◆ **Assignment**
Everything from the line with "red scissors [257,173,334,222]" through the final line below should be copied out exactly, and nothing else should appear.

◆ **Entries shown**
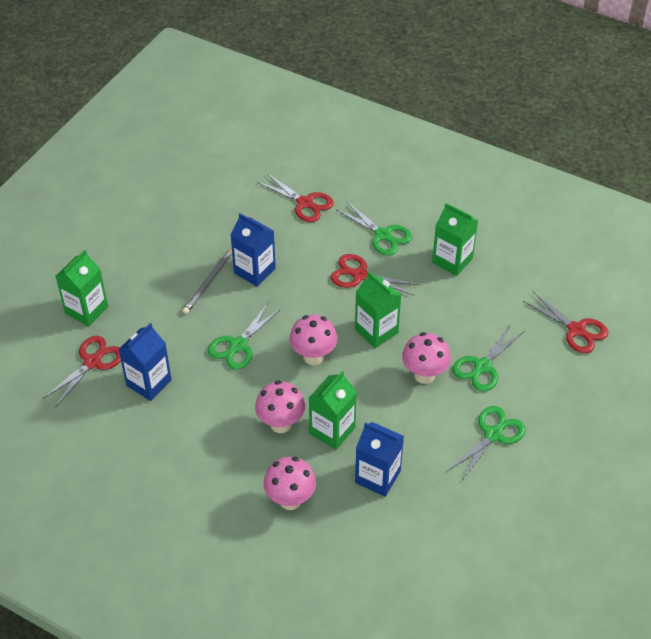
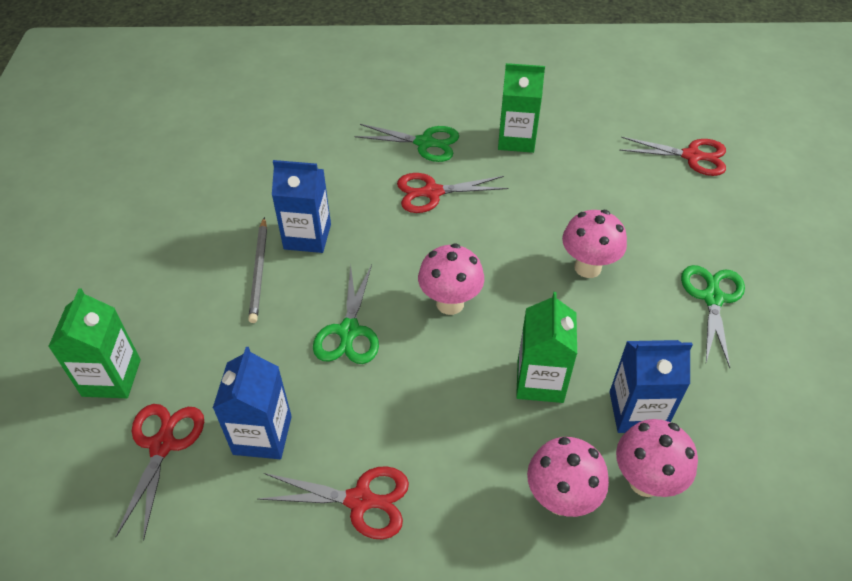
camera: 30 degrees left, 0 degrees up
pink mushroom [255,380,305,433] -> pink mushroom moved to [616,419,698,497]
red scissors [257,173,334,222] -> red scissors moved to [257,466,409,539]
green carton [355,272,401,348] -> none
green scissors [452,324,524,392] -> none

◆ **Response to the task**
red scissors [257,173,334,222] -> red scissors moved to [257,466,409,539]
green carton [355,272,401,348] -> none
green scissors [452,324,524,392] -> none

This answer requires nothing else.